**Stored records:**

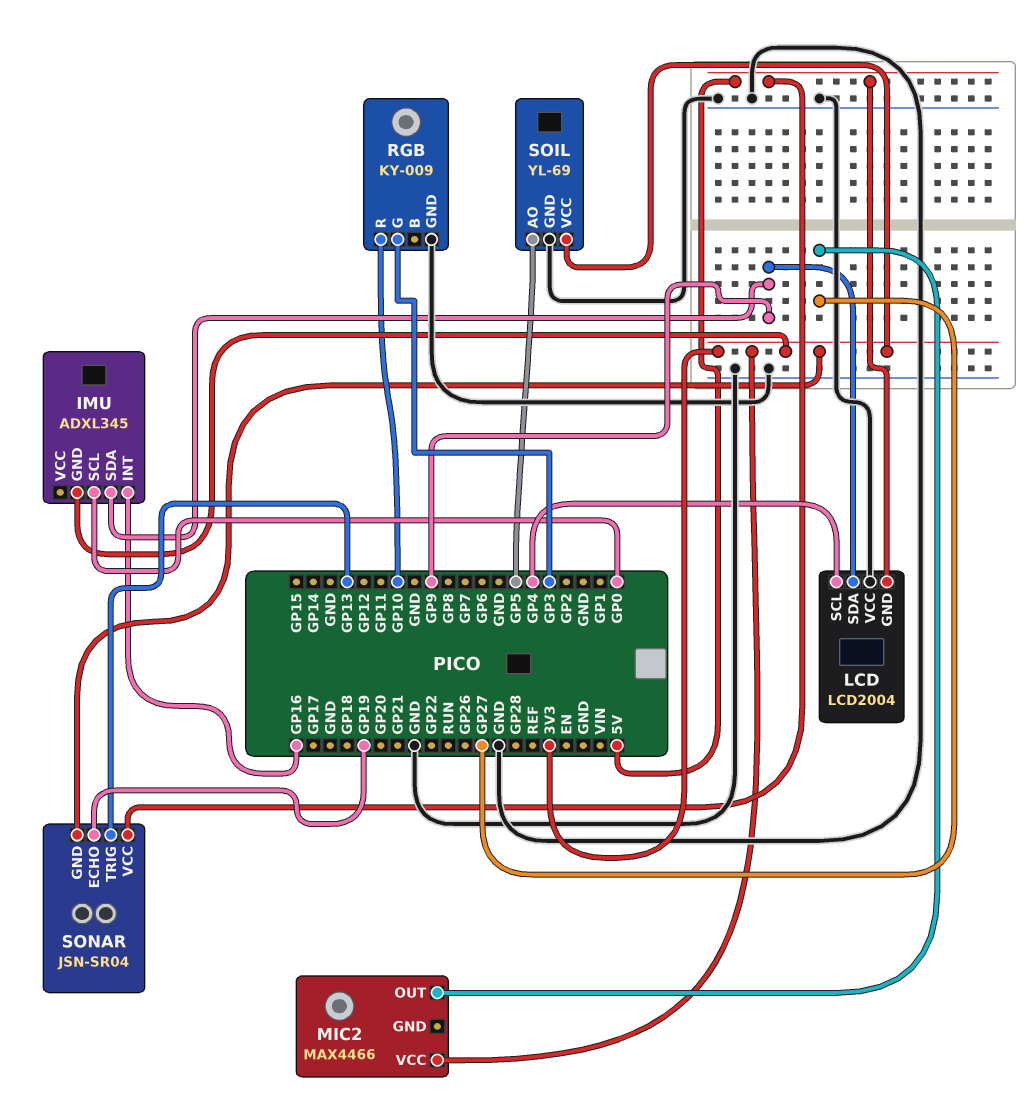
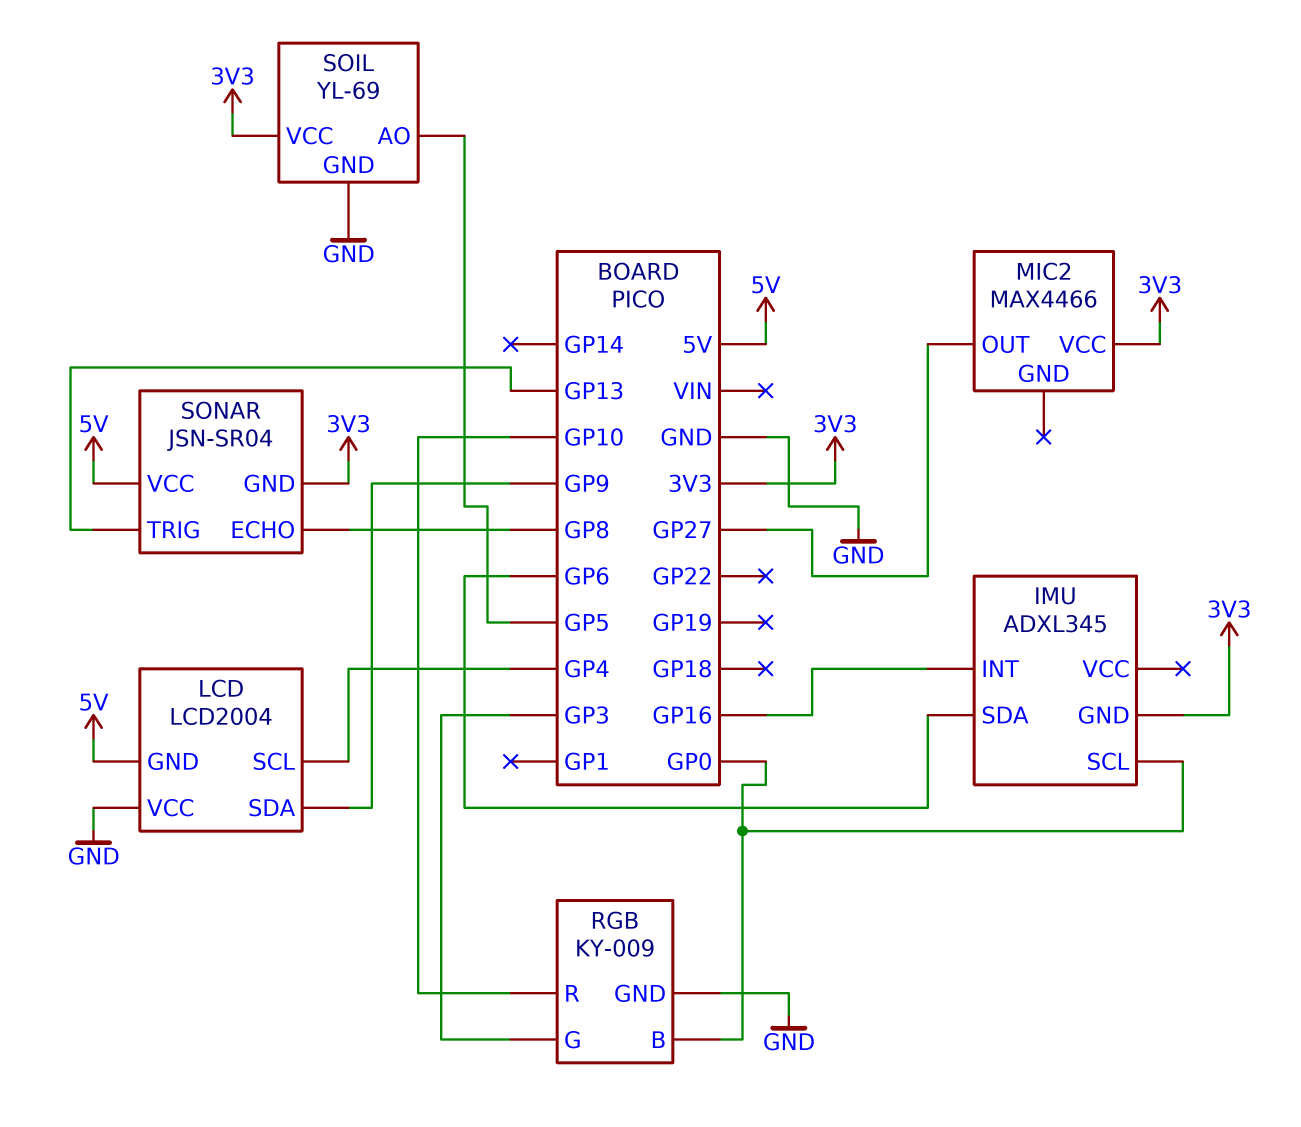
IMU pin SDA: GP9 -> GP6
RGB pin B: none -> GP0
SONAR pin ECHO: GP19 -> GP8

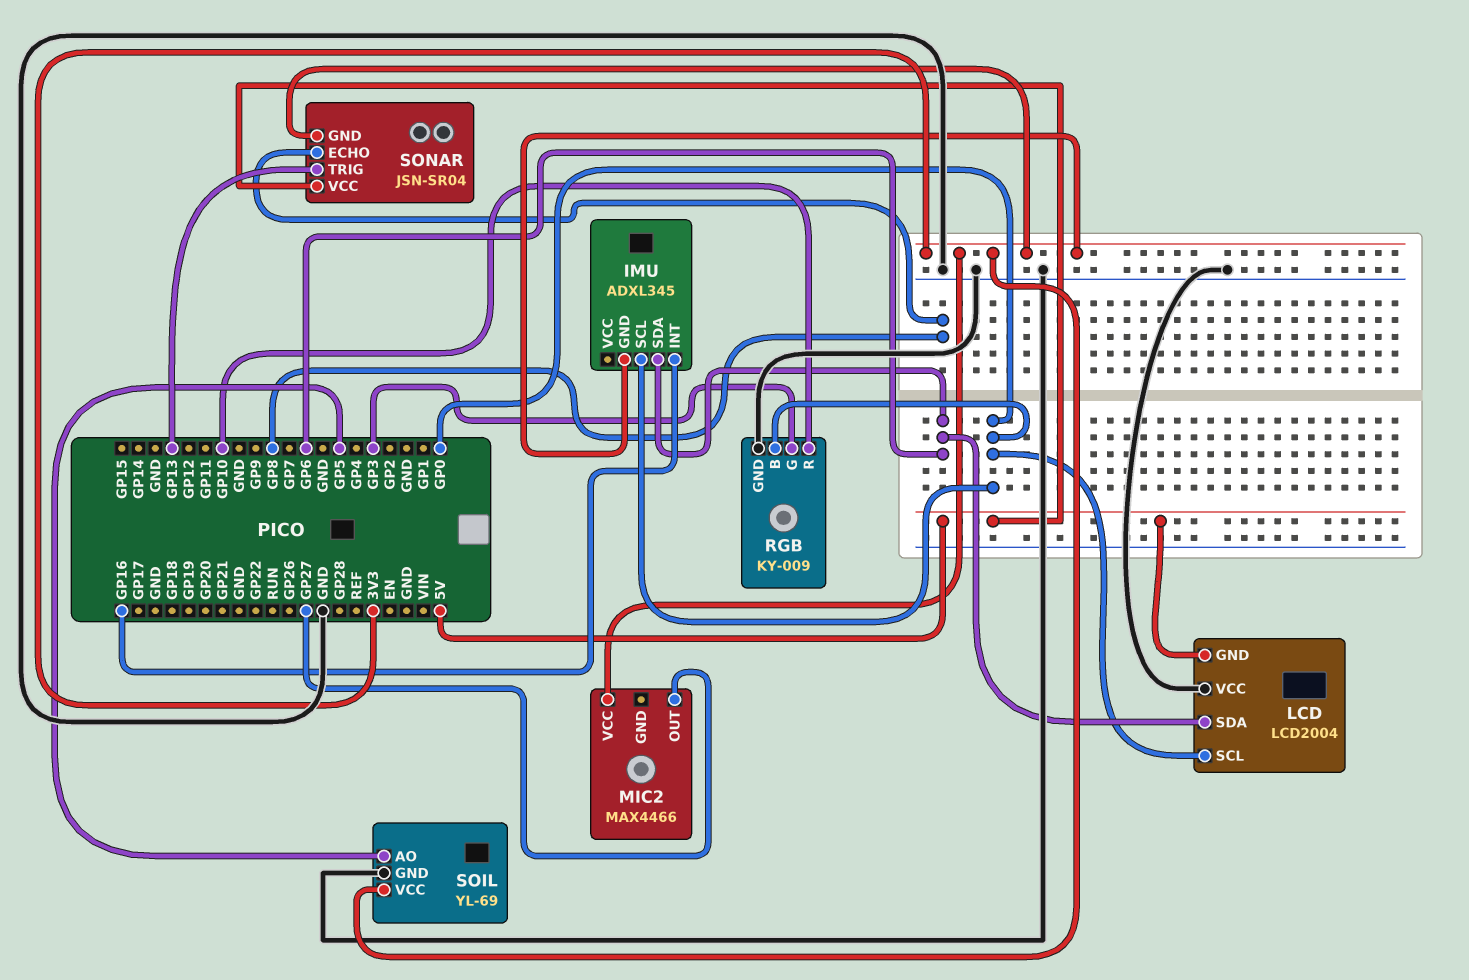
LCD pin SCL: GP4 -> GP0
LCD pin SDA: GP9 -> GP6

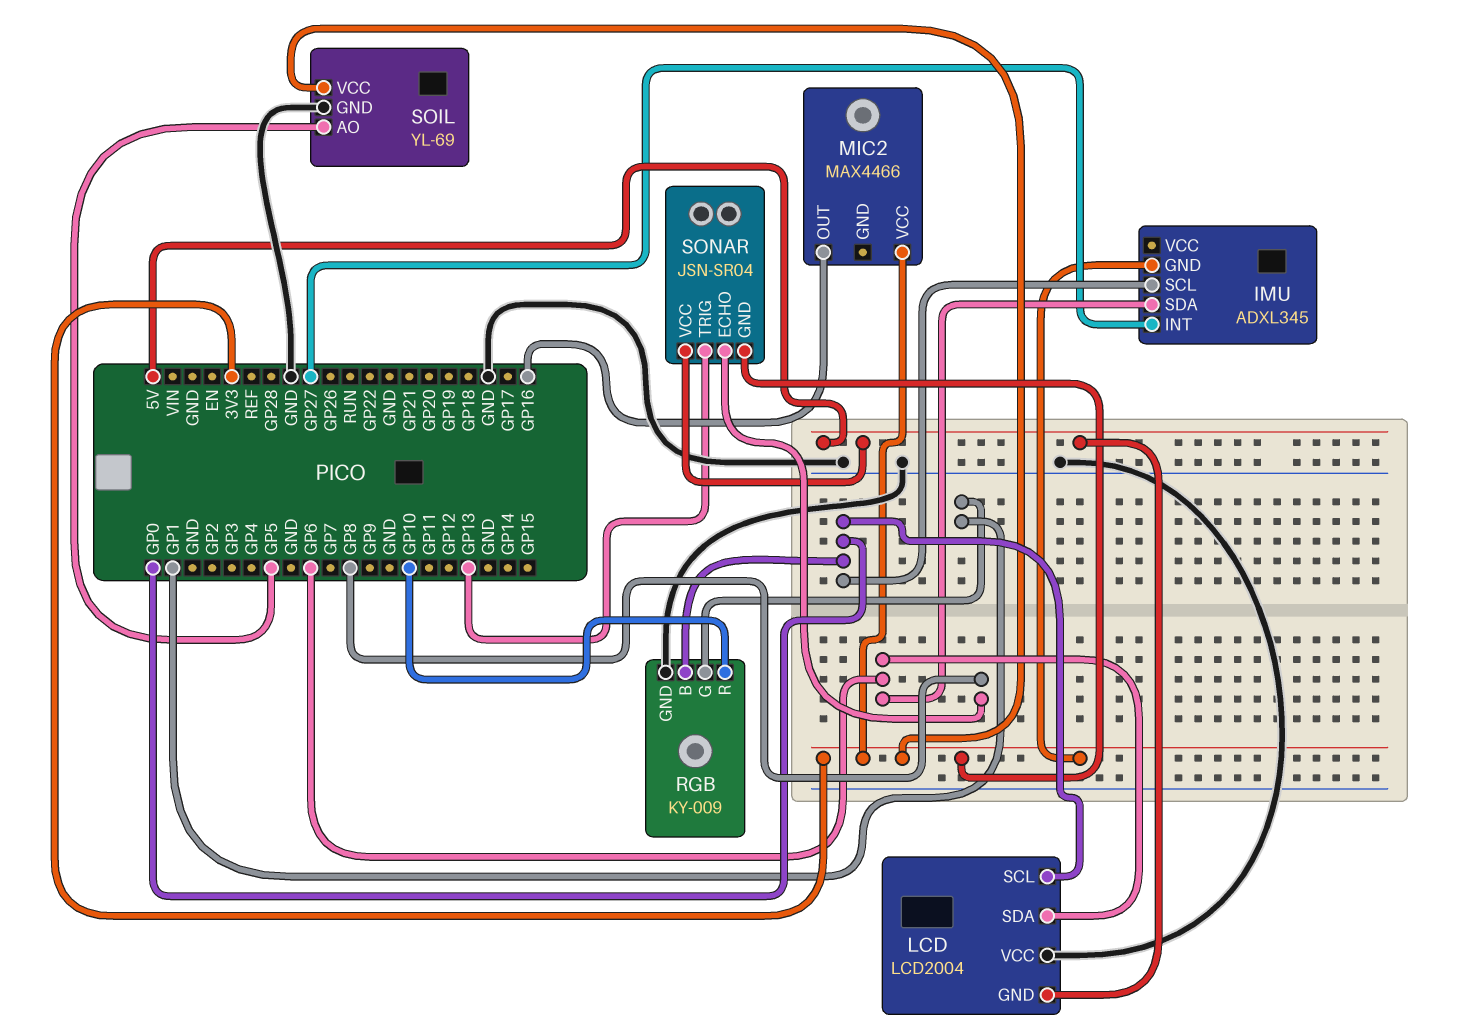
IMU pin INT: GP16 -> GP27
MIC2 pin OUT: GP27 -> GP16
RGB pin G: GP3 -> GP1

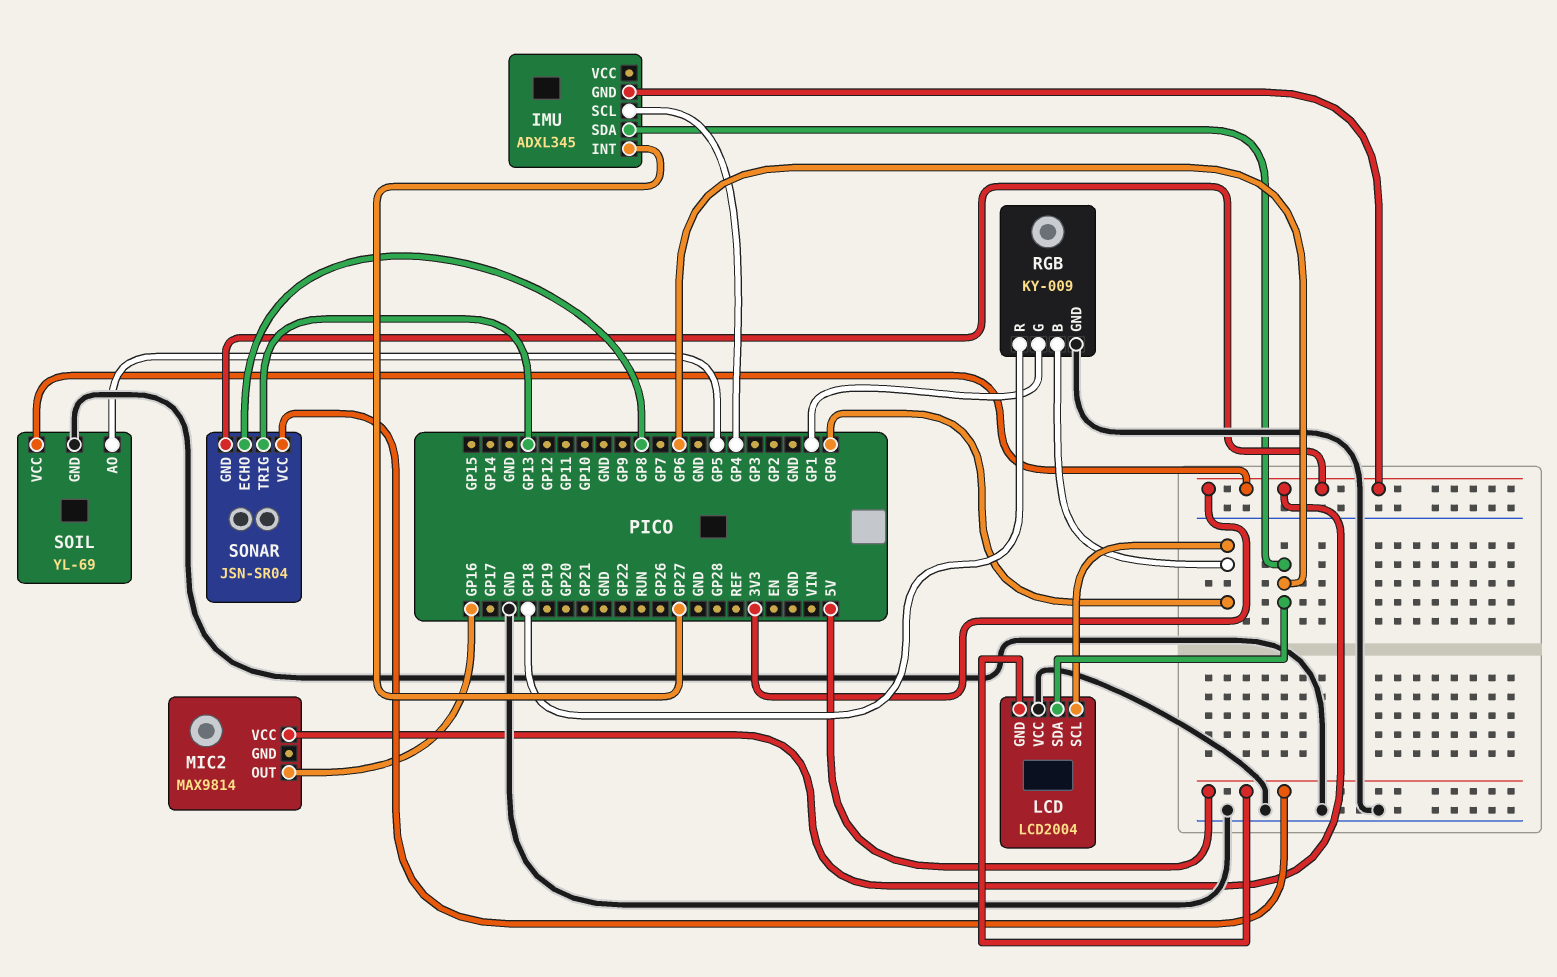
IMU pin SCL: GP0 -> GP4
MIC2: MAX4466 -> MAX9814
RGB pin R: GP10 -> GP18

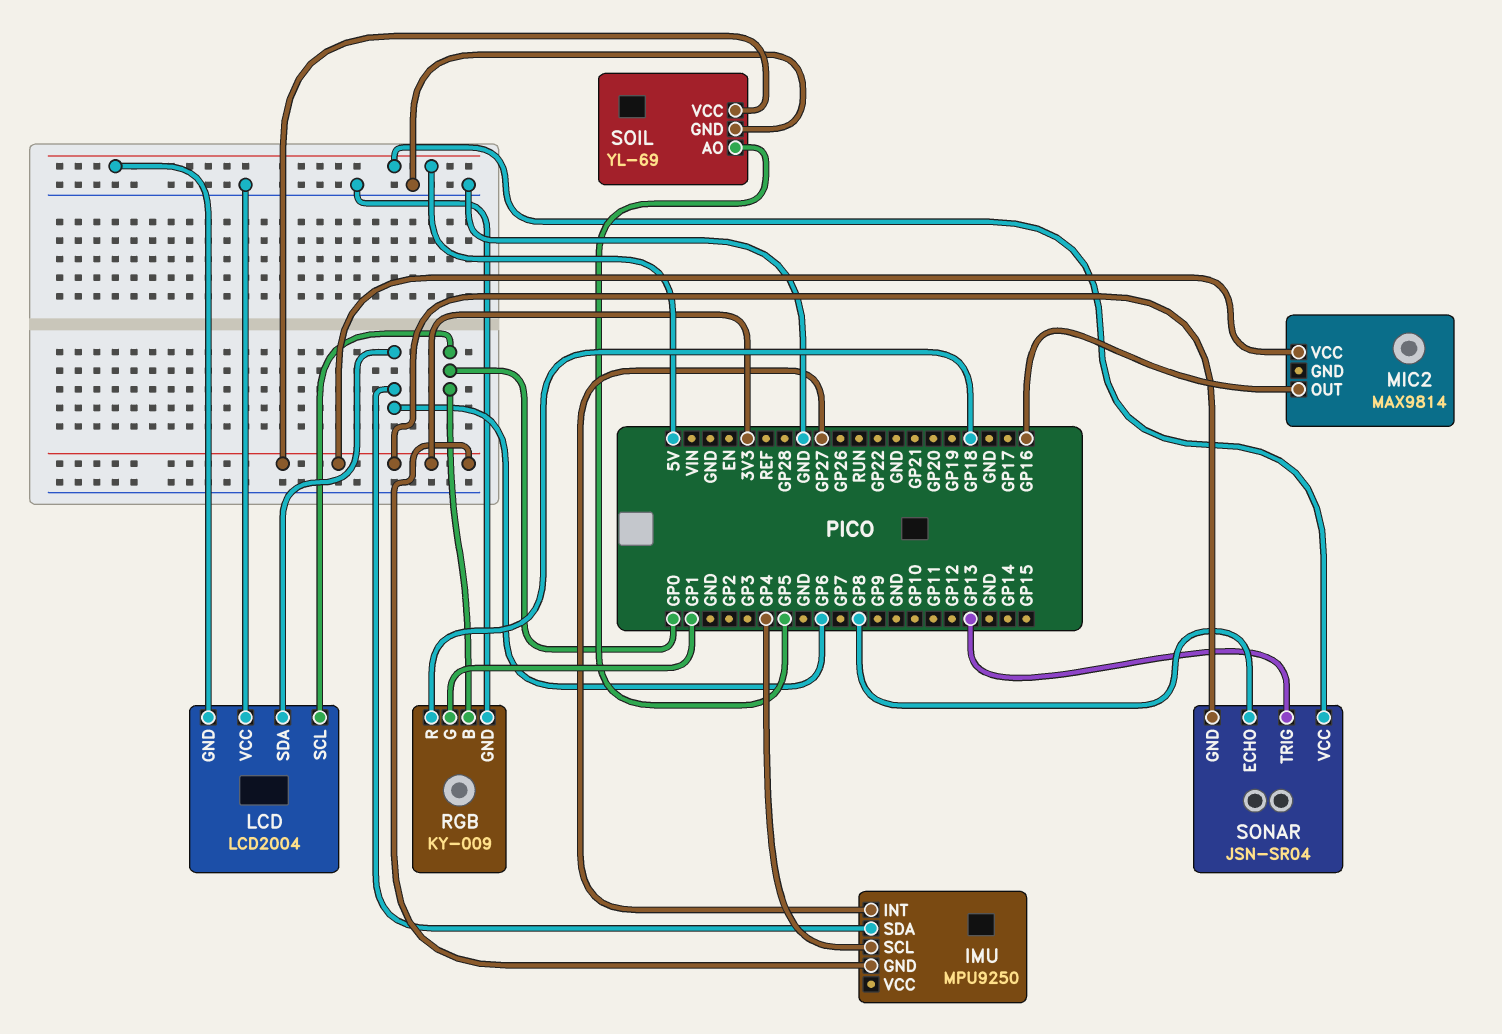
IMU: ADXL345 -> MPU9250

**Problem to solve:**
Repeat, exactly and in full, every entry in the data, but not the pictures.

**Exercise output:**
IMU pin SDA: GP9 -> GP6
RGB pin B: none -> GP0
SONAR pin ECHO: GP19 -> GP8

LCD pin SCL: GP4 -> GP0
LCD pin SDA: GP9 -> GP6

IMU pin INT: GP16 -> GP27
MIC2 pin OUT: GP27 -> GP16
RGB pin G: GP3 -> GP1

IMU pin SCL: GP0 -> GP4
MIC2: MAX4466 -> MAX9814
RGB pin R: GP10 -> GP18

IMU: ADXL345 -> MPU9250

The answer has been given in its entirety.